**TASK TO CARRY OUT**
Where a line of the data below has the string "degrees", copy that line.

**INPUT DATA**
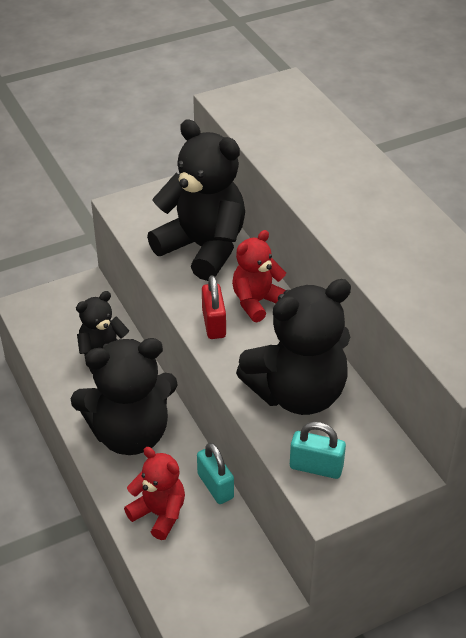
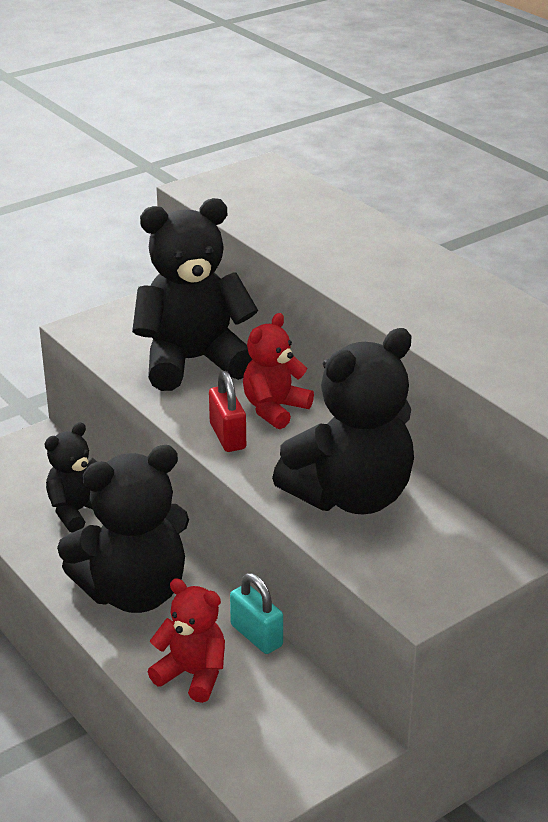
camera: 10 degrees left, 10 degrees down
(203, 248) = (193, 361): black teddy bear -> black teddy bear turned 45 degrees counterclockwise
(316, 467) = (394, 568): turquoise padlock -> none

**SOLUTION FOR THIS TASK**
camera: 10 degrees left, 10 degrees down
(203, 248) = (193, 361): black teddy bear -> black teddy bear turned 45 degrees counterclockwise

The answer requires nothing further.